Problem to solve:
Look for the line that has "gray pentagon at (285, 42): moved 4 px left" in the material below; please repeat it and every line after it, exactly, up to and including the line that has "red hexagon at (191, 556): moved 22 px left", and nothing else.

Entries provided:
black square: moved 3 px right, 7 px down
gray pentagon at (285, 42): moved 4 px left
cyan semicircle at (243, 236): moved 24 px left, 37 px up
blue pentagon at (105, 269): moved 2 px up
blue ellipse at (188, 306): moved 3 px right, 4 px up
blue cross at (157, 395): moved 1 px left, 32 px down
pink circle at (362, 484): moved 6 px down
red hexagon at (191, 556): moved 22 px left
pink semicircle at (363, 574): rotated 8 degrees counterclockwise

Answer:
gray pentagon at (285, 42): moved 4 px left
cyan semicircle at (243, 236): moved 24 px left, 37 px up
blue pentagon at (105, 269): moved 2 px up
blue ellipse at (188, 306): moved 3 px right, 4 px up
blue cross at (157, 395): moved 1 px left, 32 px down
pink circle at (362, 484): moved 6 px down
red hexagon at (191, 556): moved 22 px left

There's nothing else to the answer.